Segment Start: PROVIDED ENTRIES

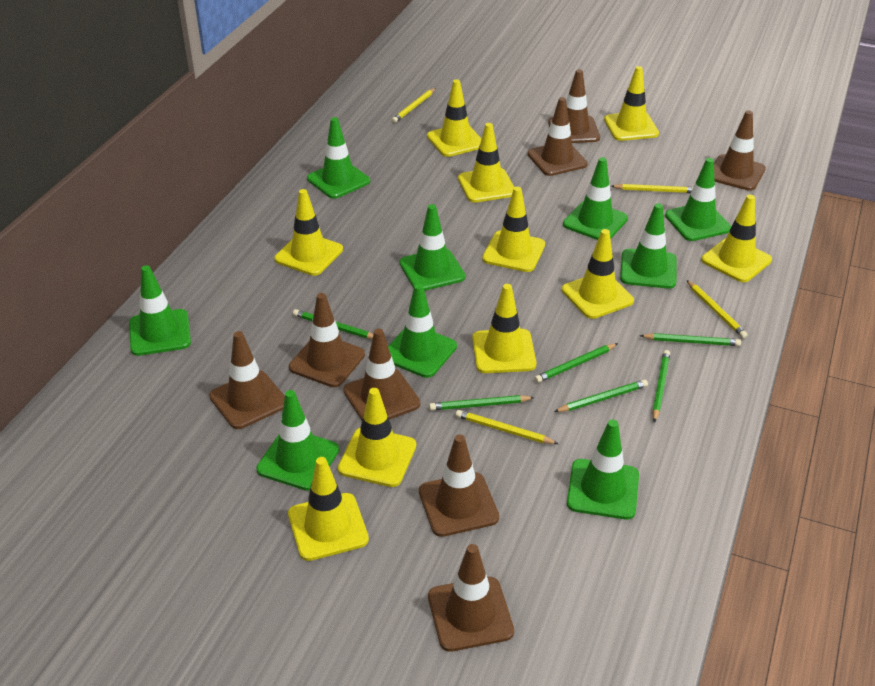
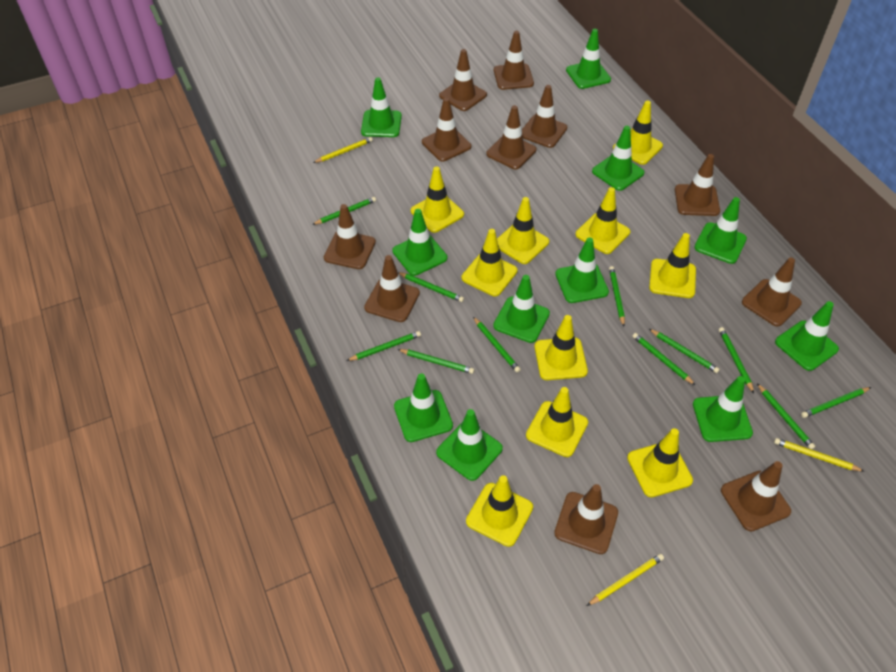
brown traffic cone: 8 -> 11
green pencil: 6 -> 11
green traffic cone: 9 -> 11
yellow pencil: 4 -> 3

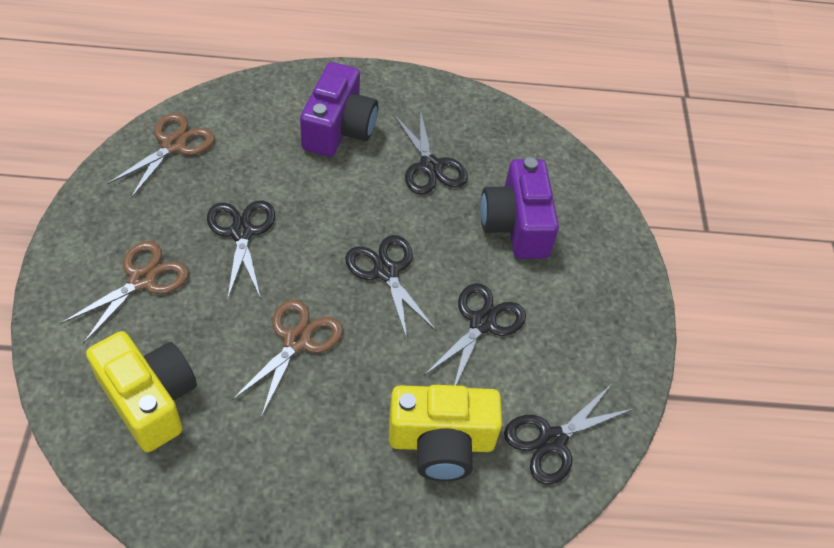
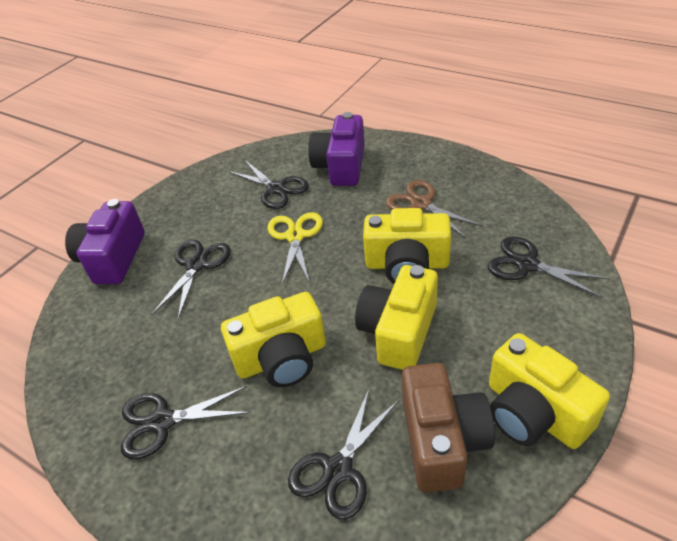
brown camera: 0 -> 1
brown scissors: 3 -> 1
yellow camera: 2 -> 4
yellow scissors: 0 -> 1

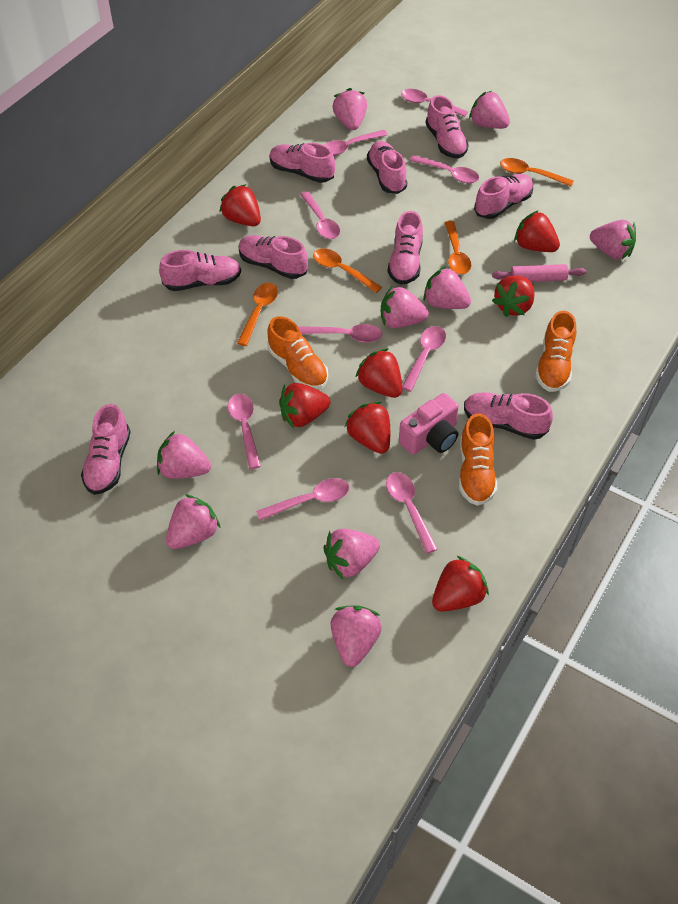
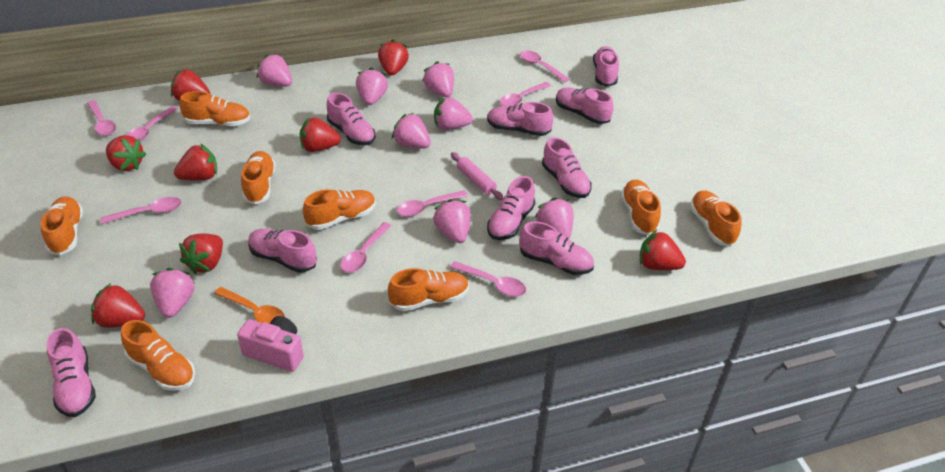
orange shoe: 3 -> 8
orange spoon: 4 -> 1
pink spoon: 9 -> 8
pink strawberry: 9 -> 8
red strawberry: 7 -> 8

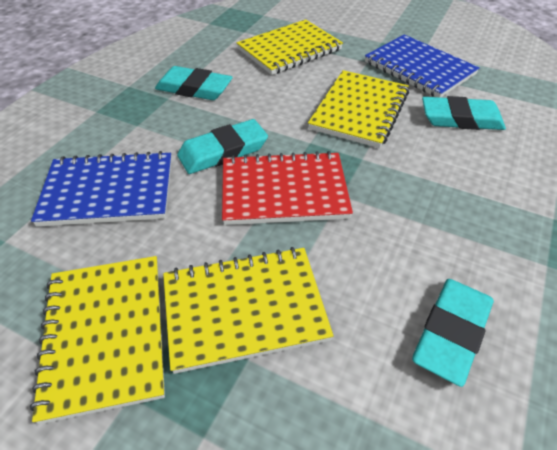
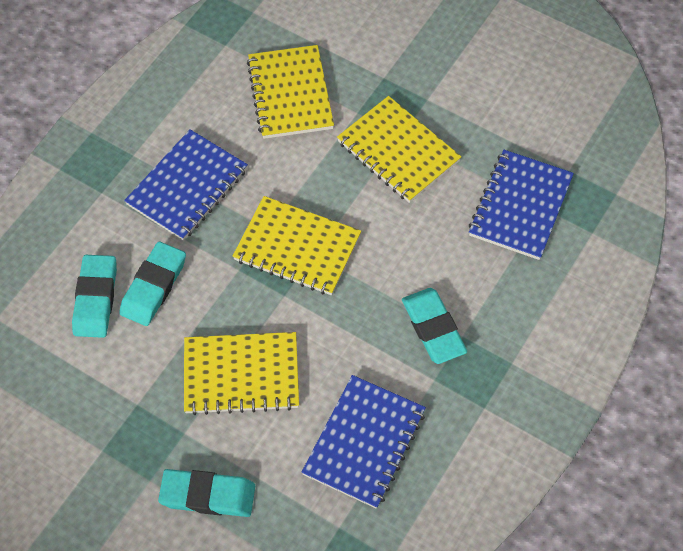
blue notebook: 2 -> 3
red notebook: 1 -> 0

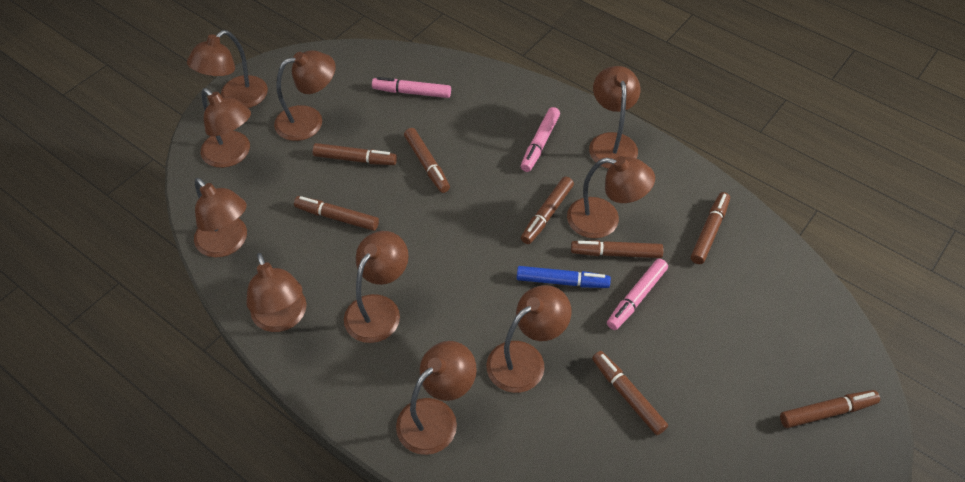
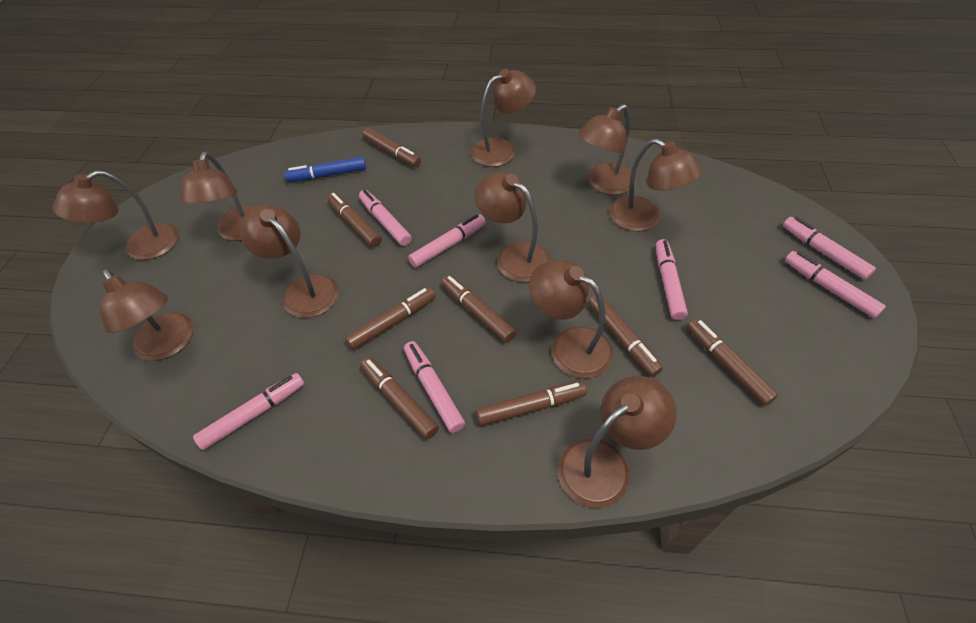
pink marker: 3 -> 7

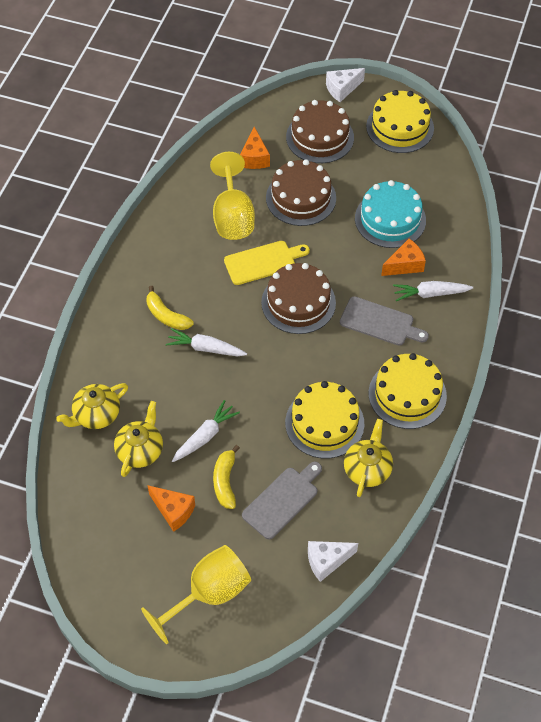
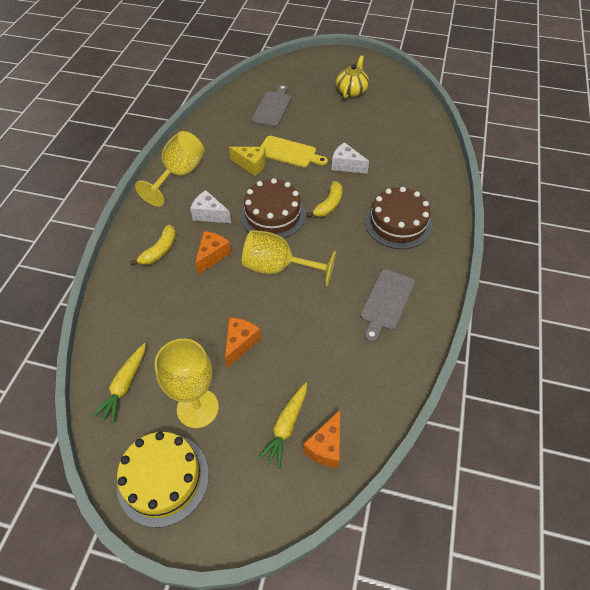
brown cake: 3 -> 2
turquoise cake: 1 -> 0
white carrot: 3 -> 0
yellow cake: 3 -> 1
yellow carrot: 0 -> 2
yellow cheese: 0 -> 1
yellow goblet: 2 -> 3
yellow teapot: 3 -> 1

Segment End: PROVIDED ENTRIES

> [INSTRUCTIONS TO FOLLOW]
The lines from the one with "brown camera: 0 -> 1" to the end of the data above should be retyped exactly, both ends included, and pictures are to be left out.

> [RESPONSE TO THIS EXERCISE]
brown camera: 0 -> 1
brown scissors: 3 -> 1
yellow camera: 2 -> 4
yellow scissors: 0 -> 1

orange shoe: 3 -> 8
orange spoon: 4 -> 1
pink spoon: 9 -> 8
pink strawberry: 9 -> 8
red strawberry: 7 -> 8

blue notebook: 2 -> 3
red notebook: 1 -> 0

pink marker: 3 -> 7

brown cake: 3 -> 2
turquoise cake: 1 -> 0
white carrot: 3 -> 0
yellow cake: 3 -> 1
yellow carrot: 0 -> 2
yellow cheese: 0 -> 1
yellow goblet: 2 -> 3
yellow teapot: 3 -> 1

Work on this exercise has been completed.